• [What needs to be done]: Copy every record exactly as it stands. Leave the pictures out.
─── Dataset extract
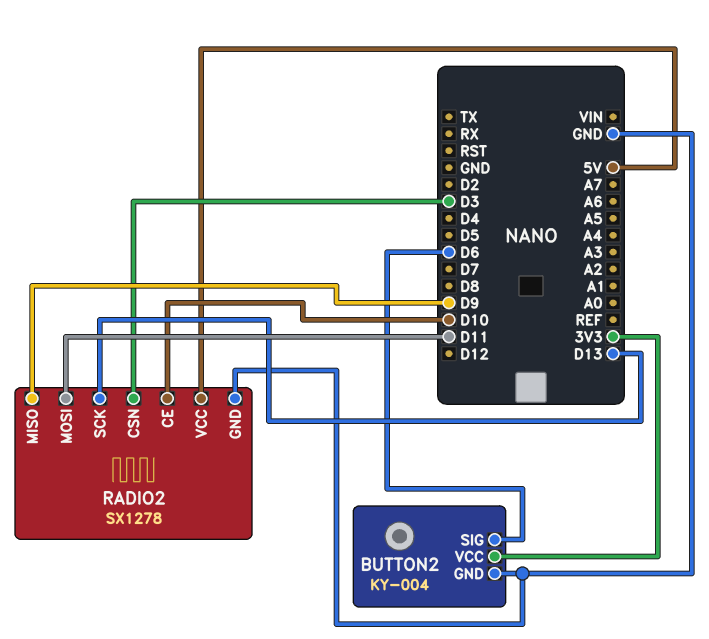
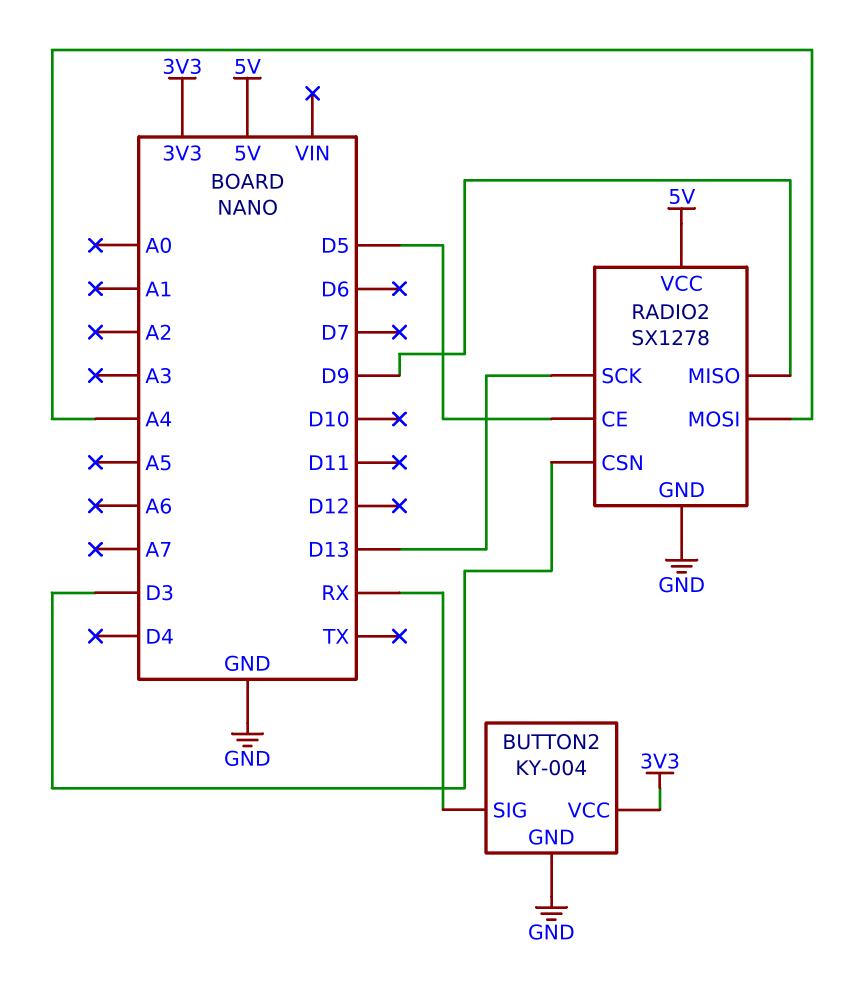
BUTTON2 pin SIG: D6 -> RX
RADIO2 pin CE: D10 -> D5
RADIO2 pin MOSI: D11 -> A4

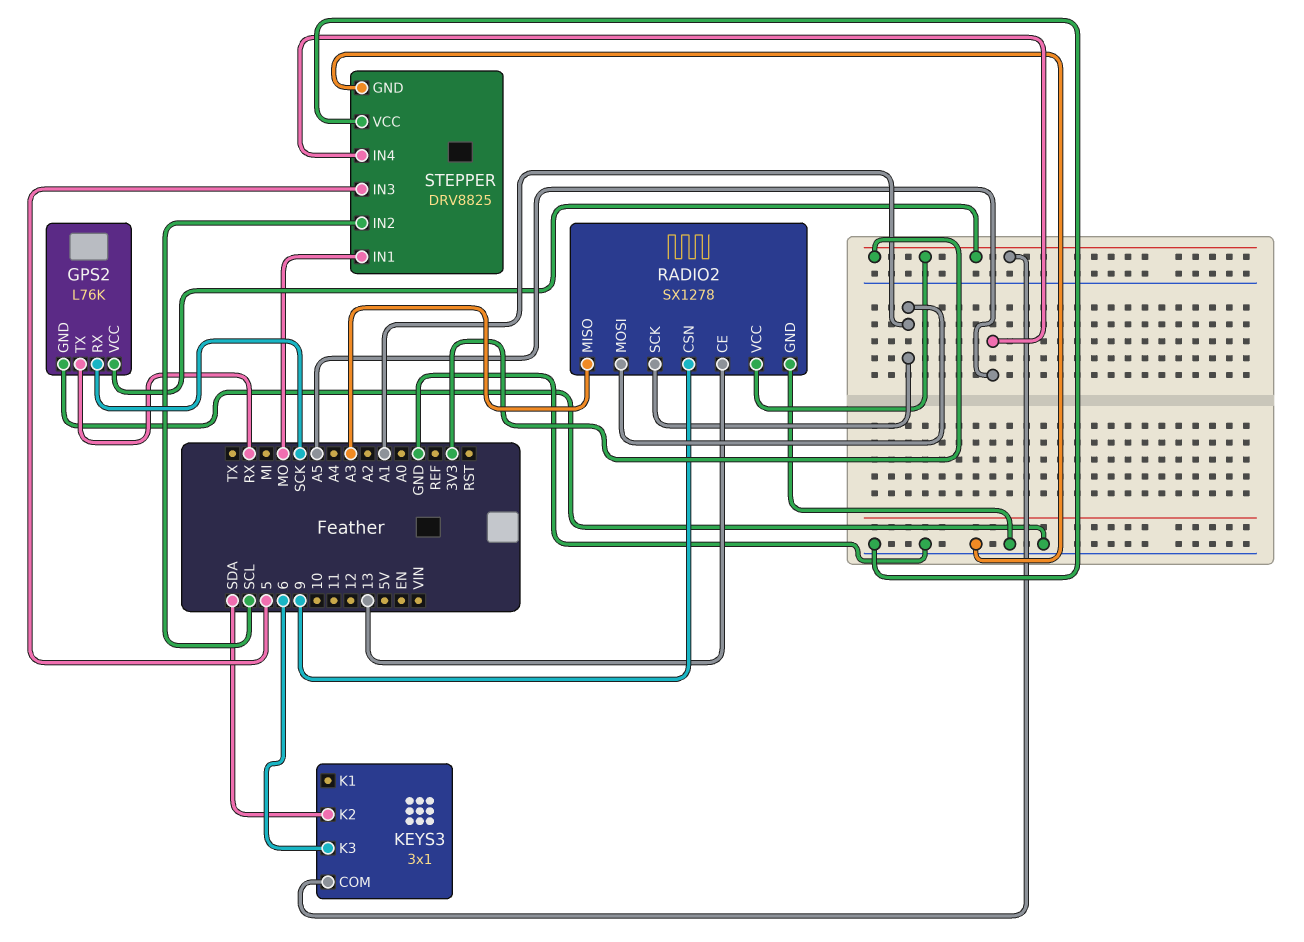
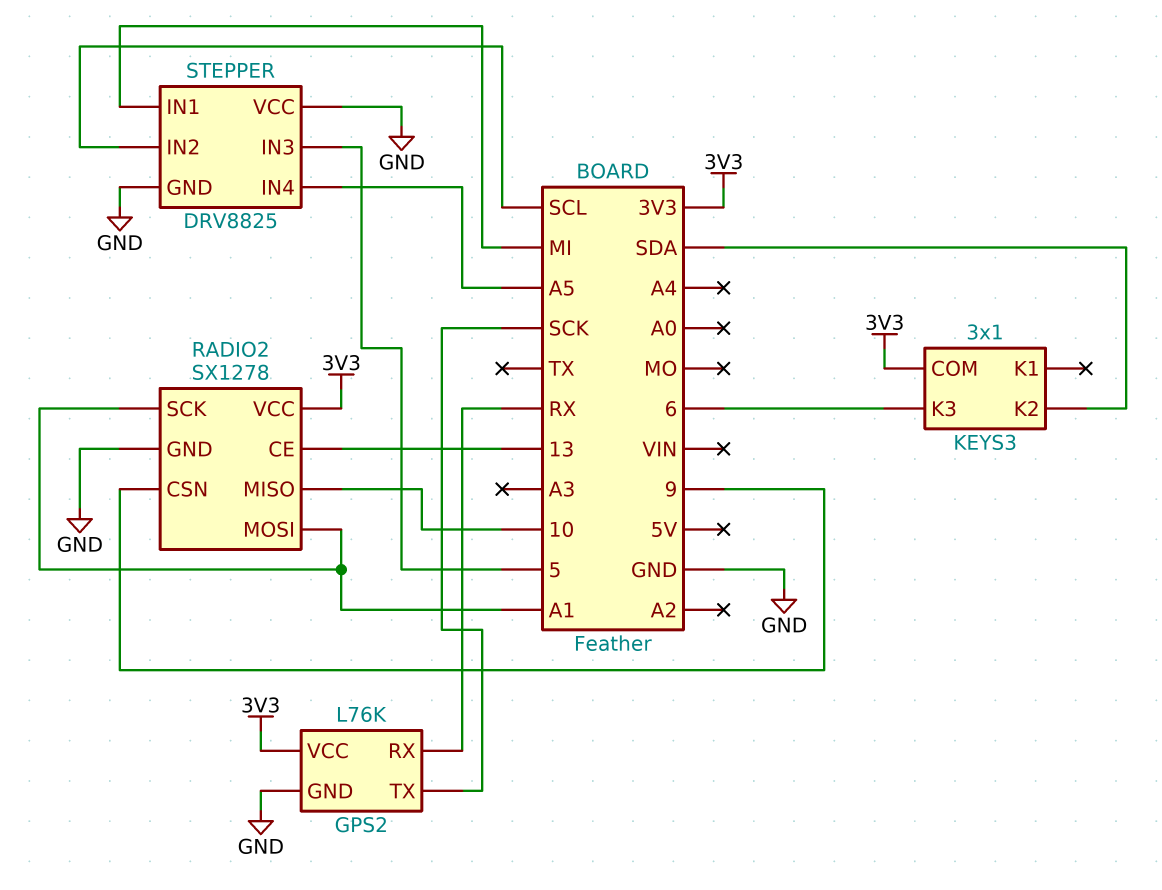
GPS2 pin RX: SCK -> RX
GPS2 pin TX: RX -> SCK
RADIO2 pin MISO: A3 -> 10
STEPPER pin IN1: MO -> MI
──────
• [Answer]:
BUTTON2 pin SIG: D6 -> RX
RADIO2 pin CE: D10 -> D5
RADIO2 pin MOSI: D11 -> A4

GPS2 pin RX: SCK -> RX
GPS2 pin TX: RX -> SCK
RADIO2 pin MISO: A3 -> 10
STEPPER pin IN1: MO -> MI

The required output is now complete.